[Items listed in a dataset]
# # # # #

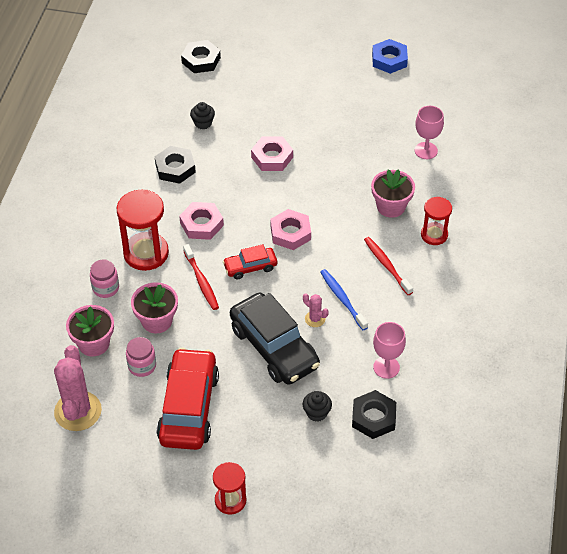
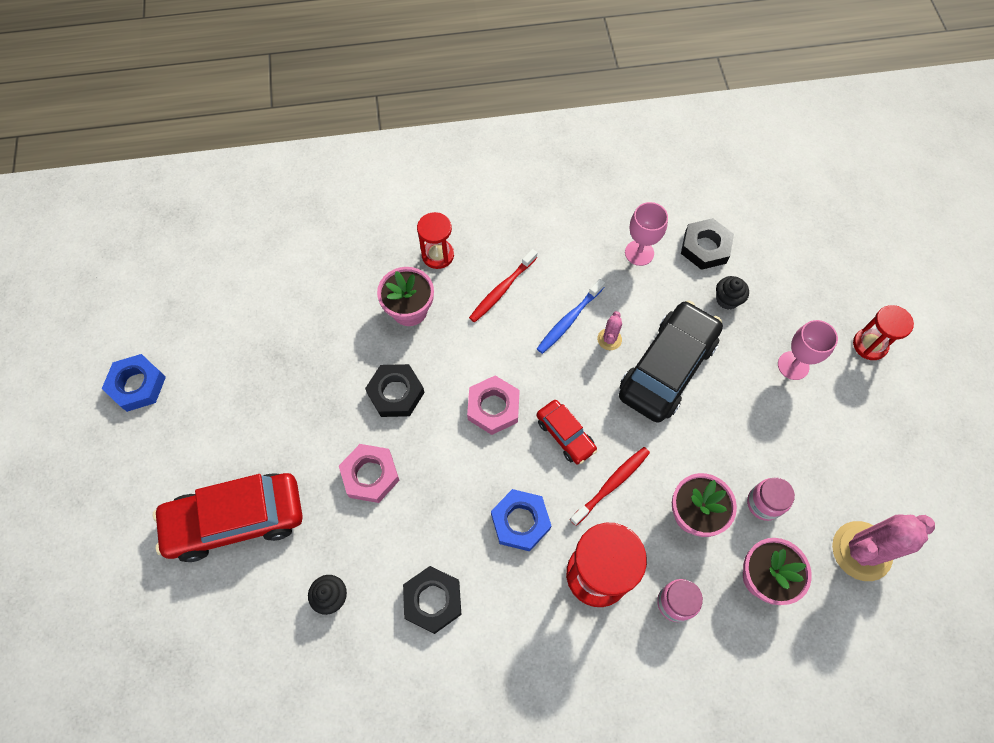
camera: 110 degrees left, 15 degrees up
red car [157,348,219,450] -> red car moved to [153,473,303,562]
pink nut [179,202,224,240] -> blue nut [491,489,551,552]
black nut [181,40,221,73] -> black nut moved to [365,364,424,417]
pink goblet [415,106,444,159] -> pink goblet moved to [778,320,838,380]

# # # # #

**REQUIRED ACTION**
The copy you produce must match the entries above exactly, except that it has no pictures.

**SOLUTION**
camera: 110 degrees left, 15 degrees up
red car [157,348,219,450] -> red car moved to [153,473,303,562]
pink nut [179,202,224,240] -> blue nut [491,489,551,552]
black nut [181,40,221,73] -> black nut moved to [365,364,424,417]
pink goblet [415,106,444,159] -> pink goblet moved to [778,320,838,380]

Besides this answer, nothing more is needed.